▸ Task to carry out
Pictures aside, each record should be reproduced exactly.

▸ Input for this task
------------------------------------------------------------------------
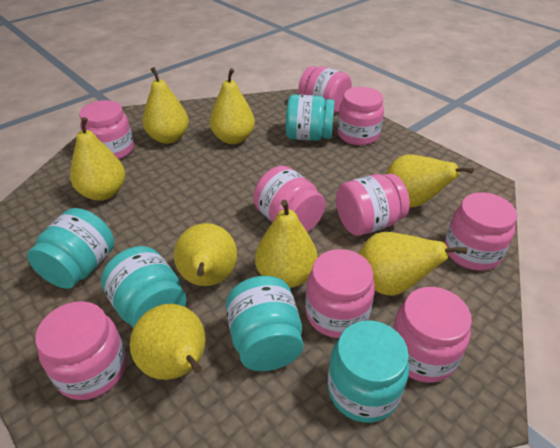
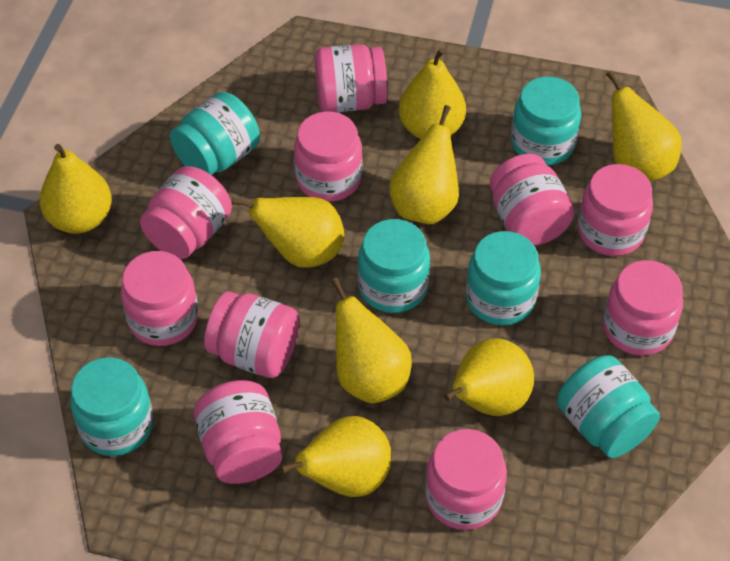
pink jar: 9 -> 10
turquoise jar: 5 -> 6

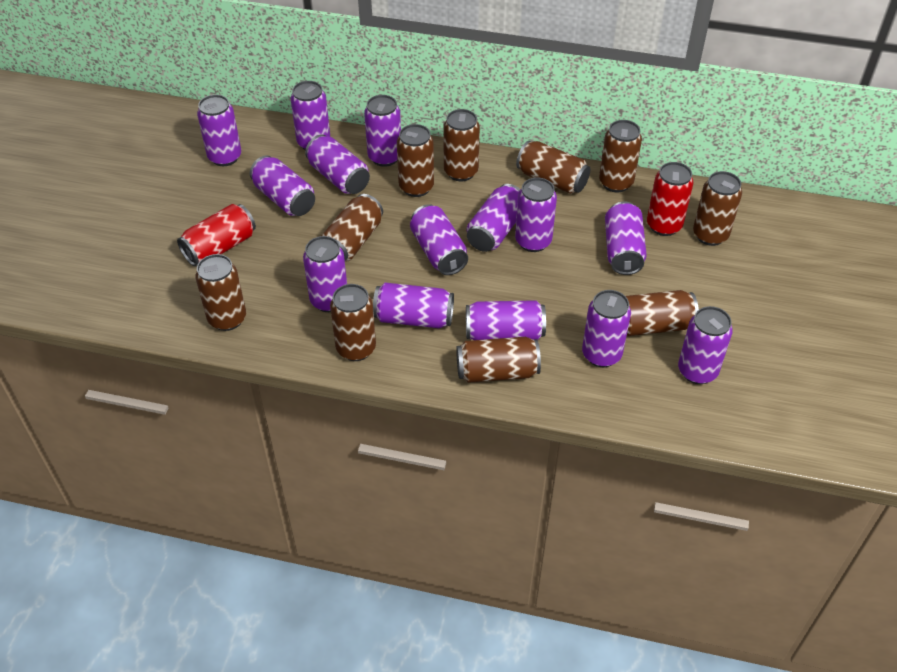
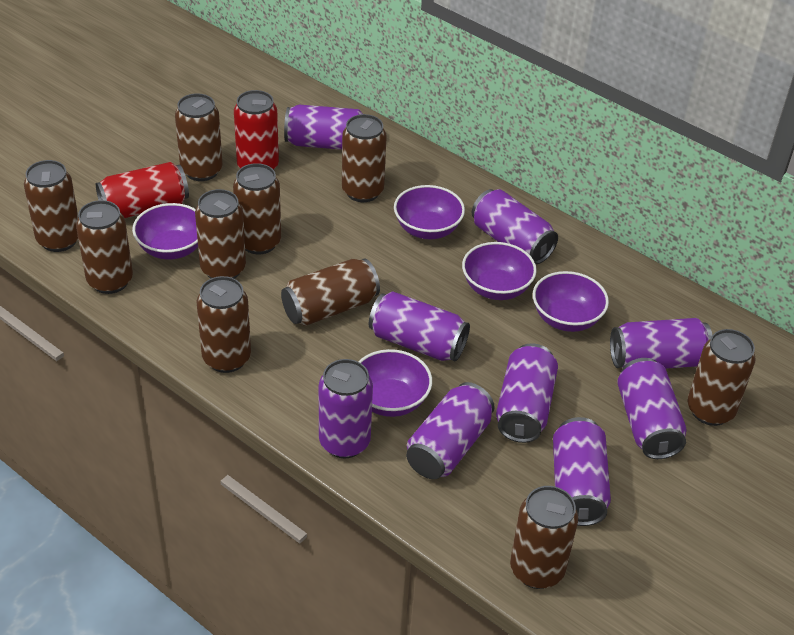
purple bowl: 0 -> 5
purple can: 14 -> 9

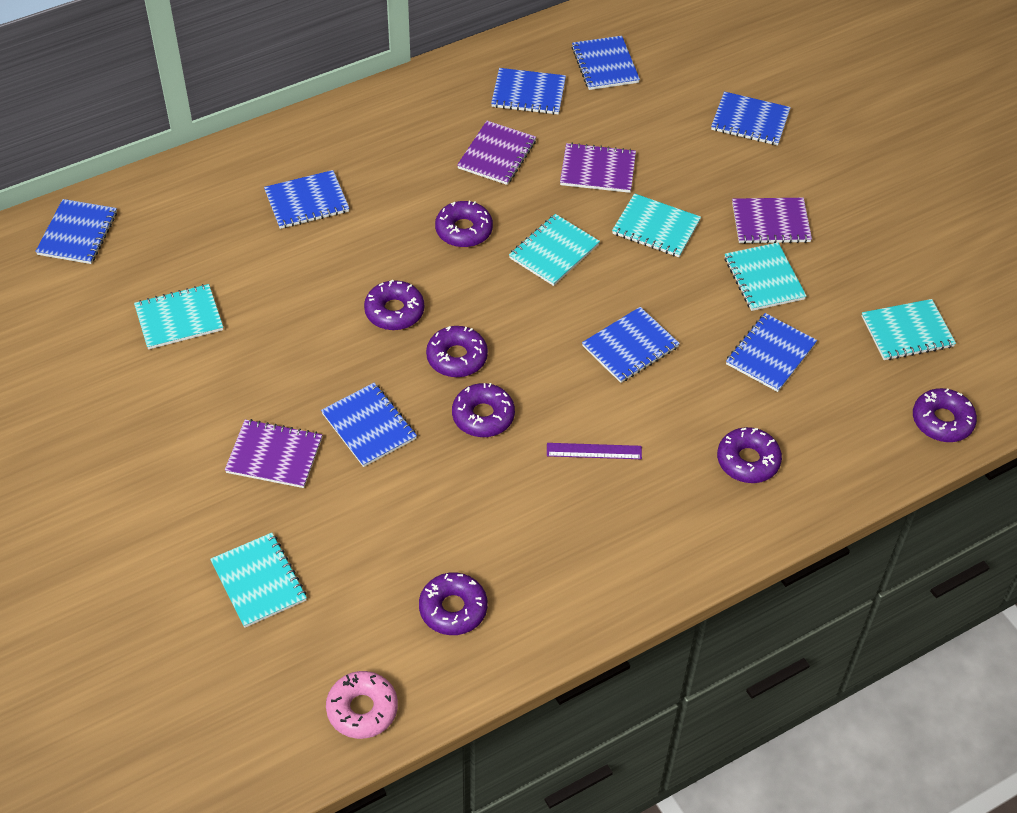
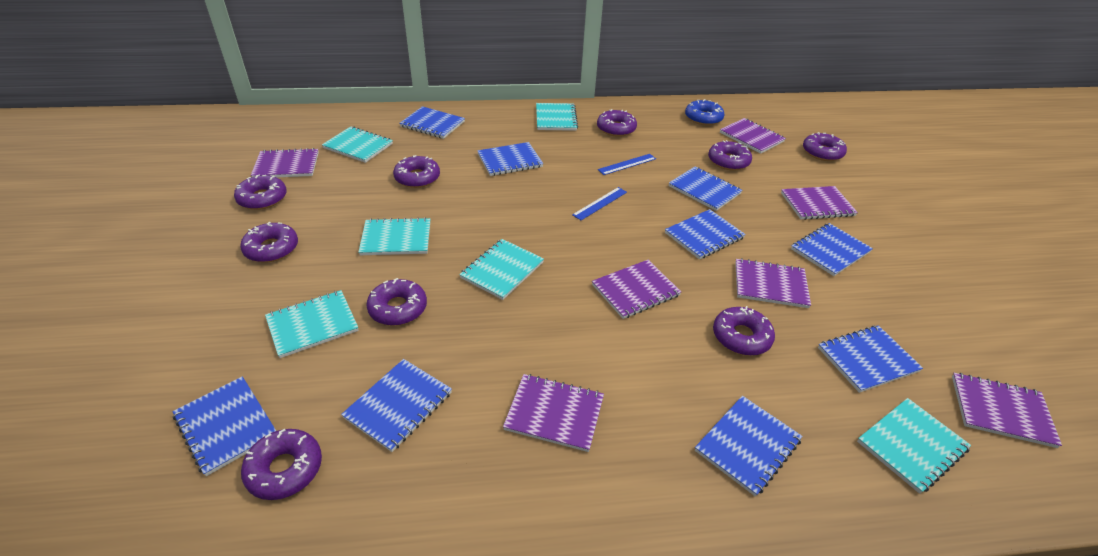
blue donut: 0 -> 1
blue notebook: 8 -> 9
blue ruler: 0 -> 2
pink donut: 1 -> 0
purple donut: 7 -> 9
purple notebook: 4 -> 7
purple ruler: 1 -> 0

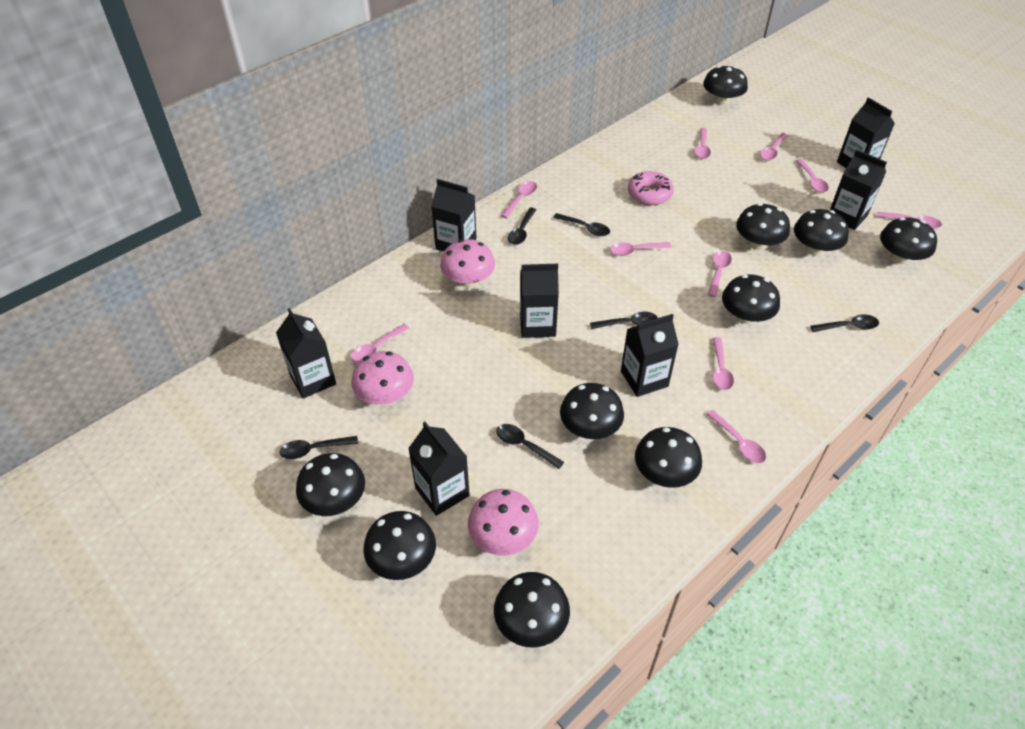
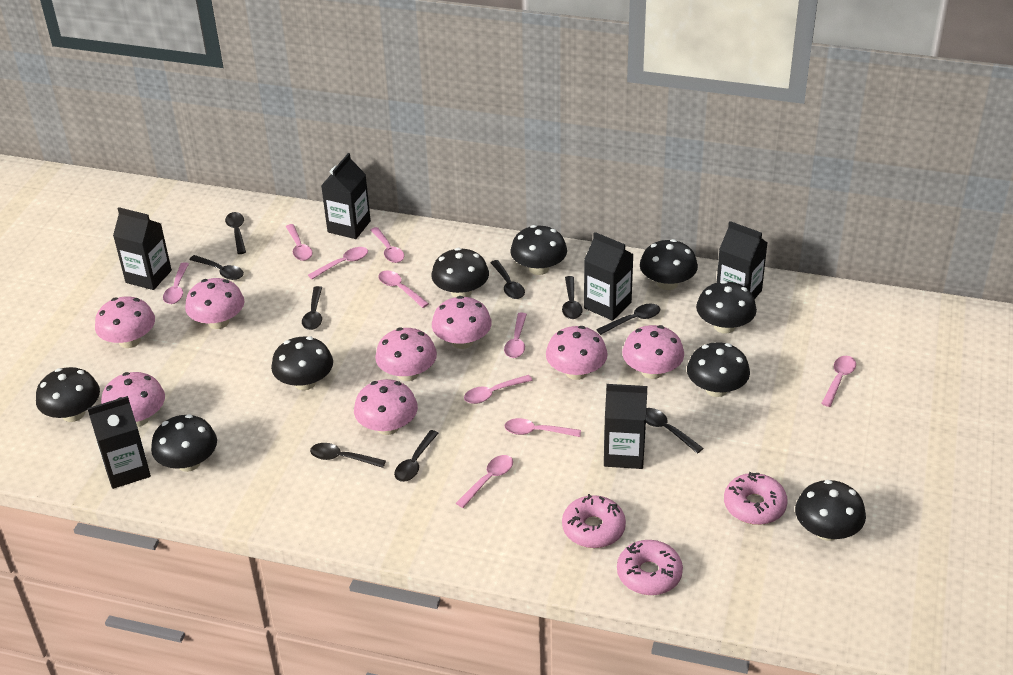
black carton: 7 -> 6
black mushroom: 10 -> 9
black spoon: 6 -> 9
pink donut: 1 -> 3
pink mushroom: 3 -> 8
------------------------------------------------------------------------
▸ Solved exercise
pink jar: 9 -> 10
turquoise jar: 5 -> 6

purple bowl: 0 -> 5
purple can: 14 -> 9

blue donut: 0 -> 1
blue notebook: 8 -> 9
blue ruler: 0 -> 2
pink donut: 1 -> 0
purple donut: 7 -> 9
purple notebook: 4 -> 7
purple ruler: 1 -> 0

black carton: 7 -> 6
black mushroom: 10 -> 9
black spoon: 6 -> 9
pink donut: 1 -> 3
pink mushroom: 3 -> 8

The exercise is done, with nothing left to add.